RECORD EXCERPTS: Begin

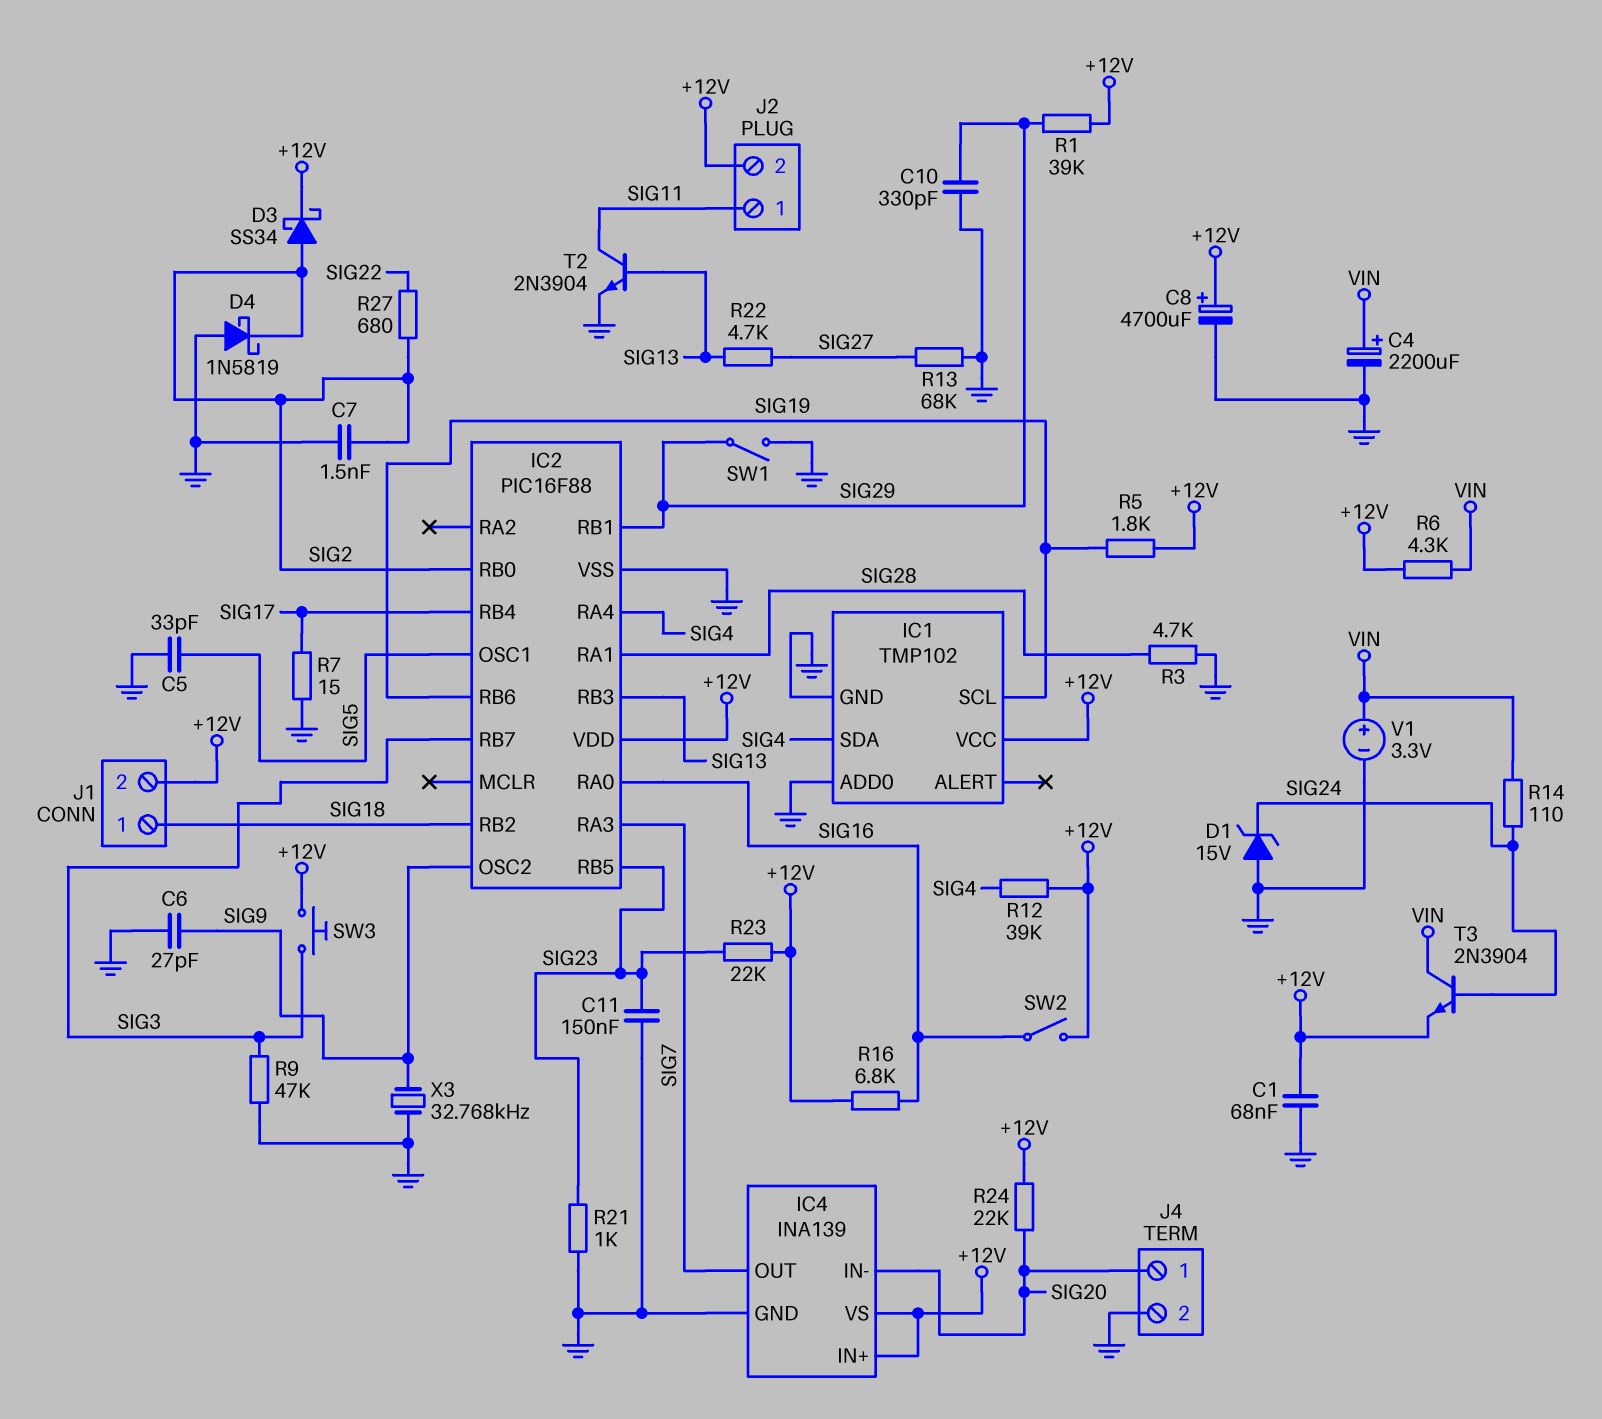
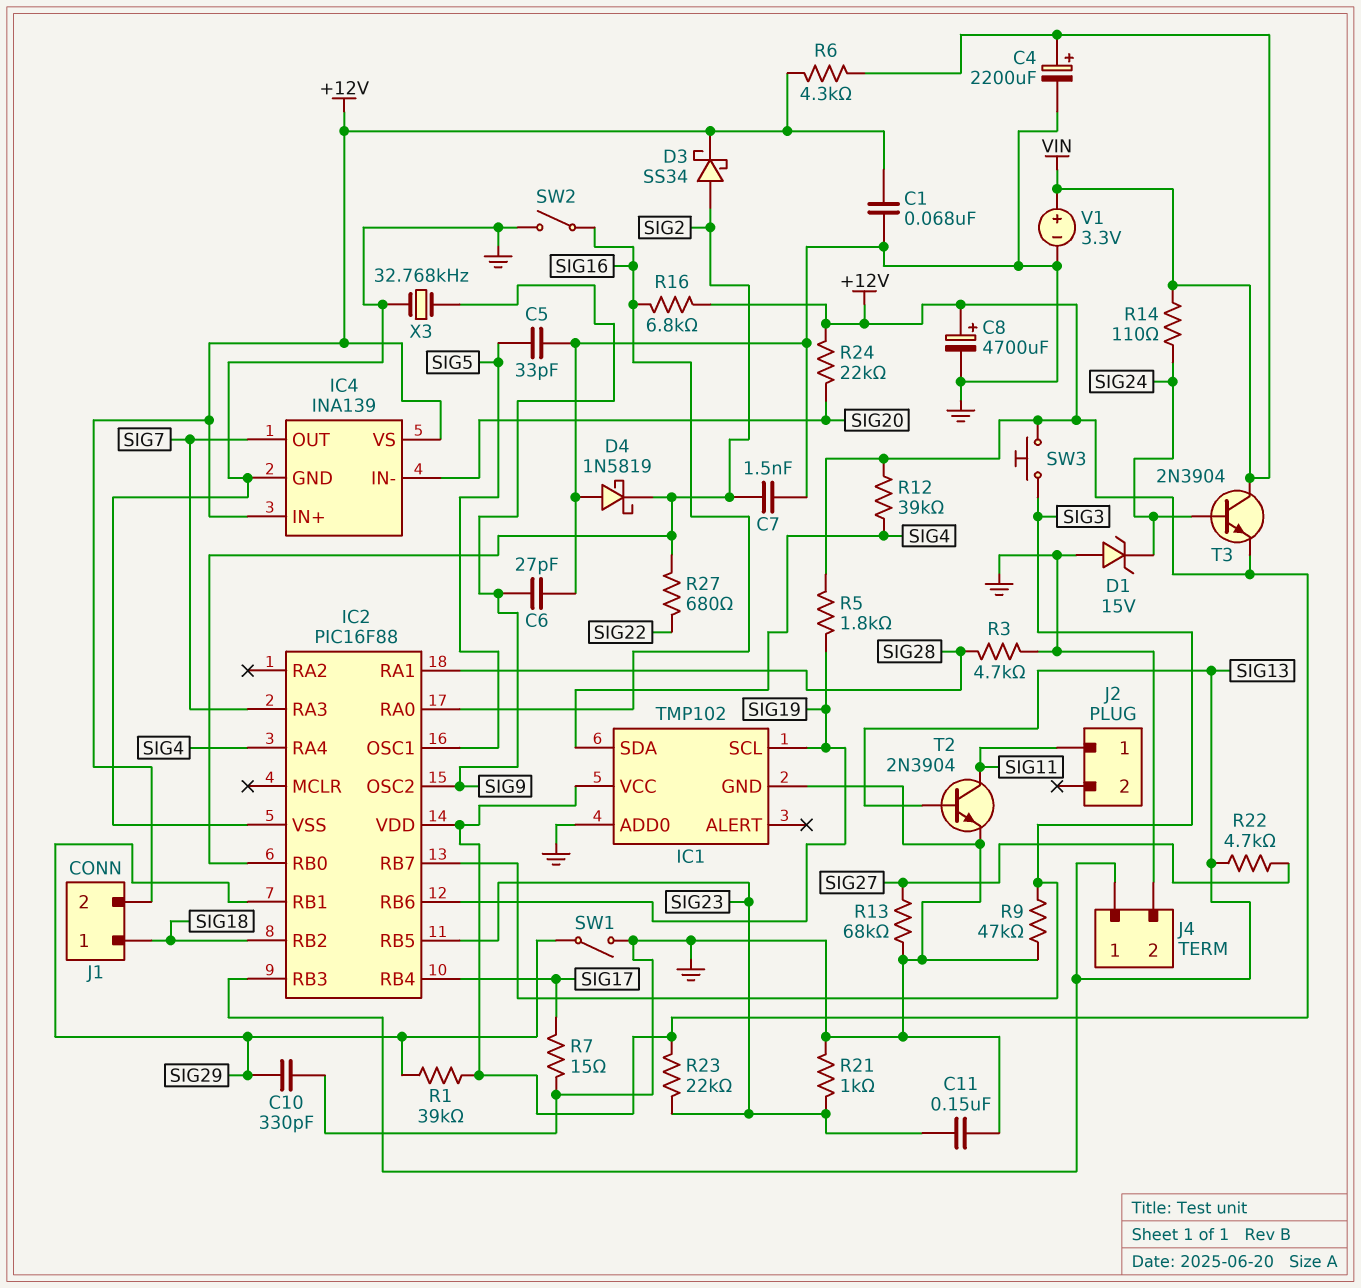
J2 pin 2: +12V -> none
J4 pin 1: SIG20 -> SIG13
SW2: switch (+12V, SIG16) -> switch (GND, SIG16)

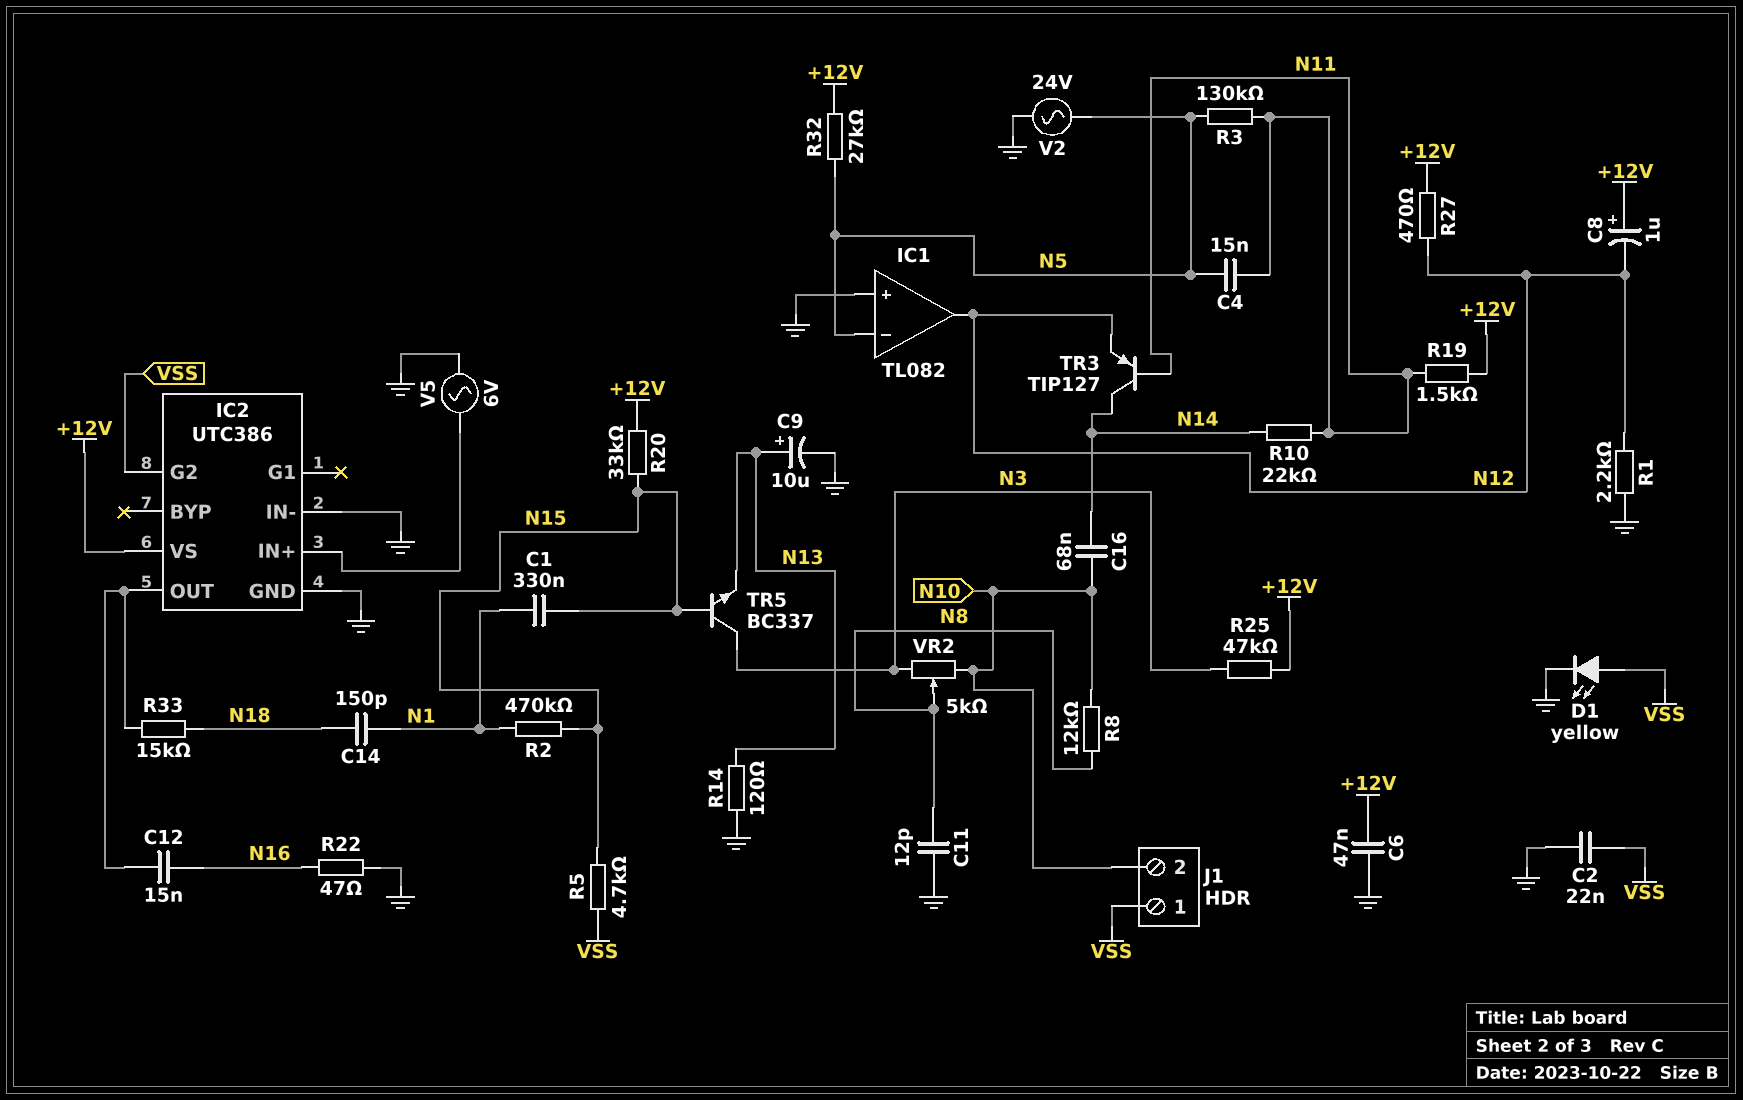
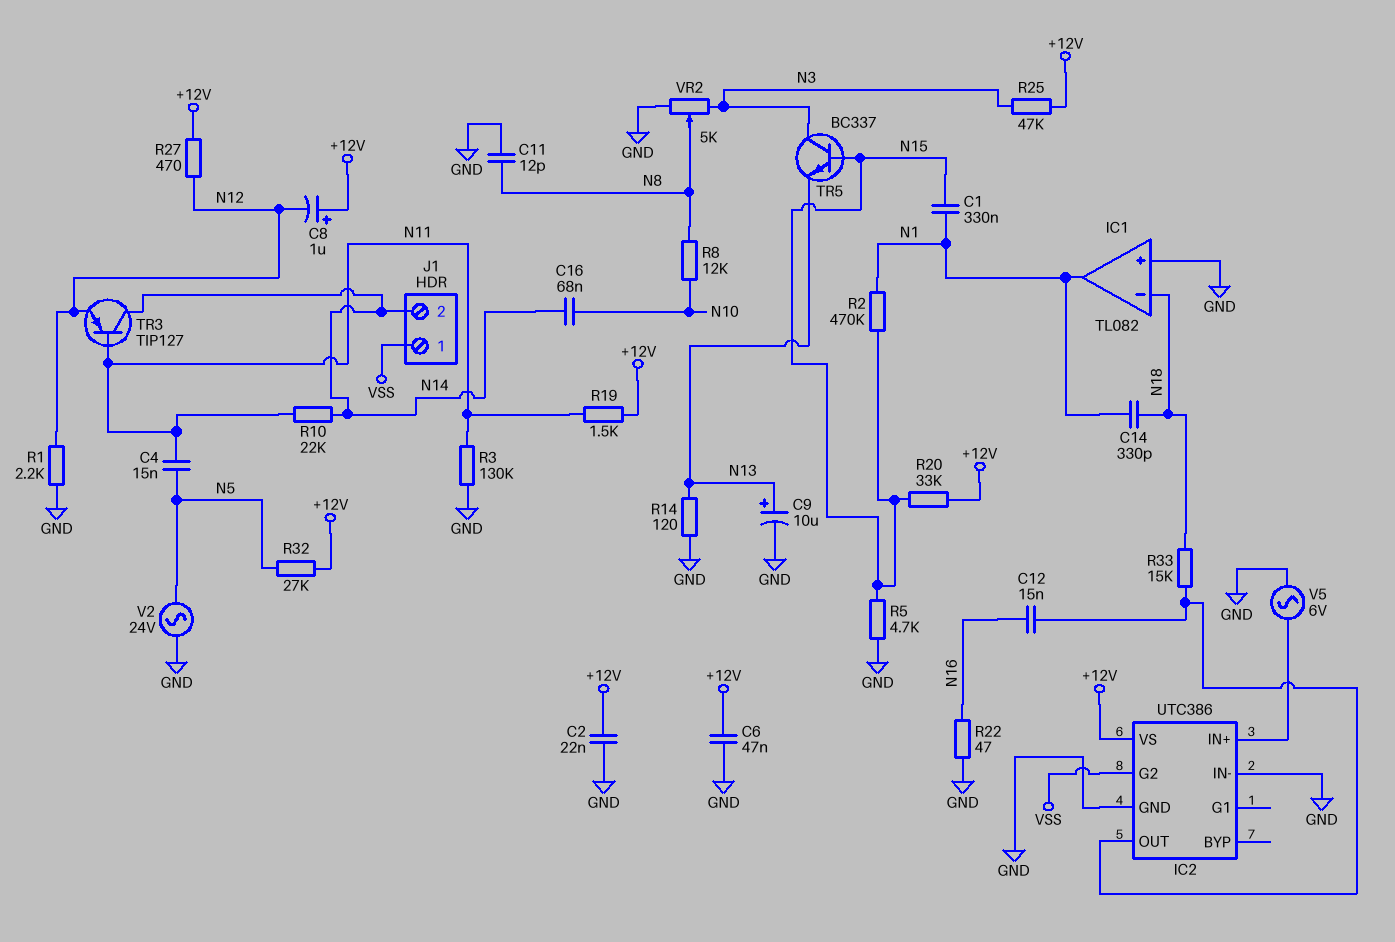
C2: 22nF (GND, VSS) -> 22nF (+12V, GND)
C14: 150pF (N1, N18) -> 330pF (N1, N18)
D1: LED yellow (A VSS, K GND) -> none
IC1 pin in-: N5 -> N18
IC1 pin out: N12 -> N1
J1 pin 2: N10 -> N14
R3: 130k (N5, N11) -> 130k (GND, N11)
R5: 4.7k (N15, VSS) -> 4.7k (GND, N15)
VR2: 5k (N3, N10, wiper N8) -> 5k (GND, N3, wiper N8)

RECORD EXCERPTS: End

__YOUR OBJECTIVE__.
Reproduce the data in full. Do not carry over any picture.

__ANSWER TO THIS PROBLEM__.
J2 pin 2: +12V -> none
J4 pin 1: SIG20 -> SIG13
SW2: switch (+12V, SIG16) -> switch (GND, SIG16)

C2: 22nF (GND, VSS) -> 22nF (+12V, GND)
C14: 150pF (N1, N18) -> 330pF (N1, N18)
D1: LED yellow (A VSS, K GND) -> none
IC1 pin in-: N5 -> N18
IC1 pin out: N12 -> N1
J1 pin 2: N10 -> N14
R3: 130k (N5, N11) -> 130k (GND, N11)
R5: 4.7k (N15, VSS) -> 4.7k (GND, N15)
VR2: 5k (N3, N10, wiper N8) -> 5k (GND, N3, wiper N8)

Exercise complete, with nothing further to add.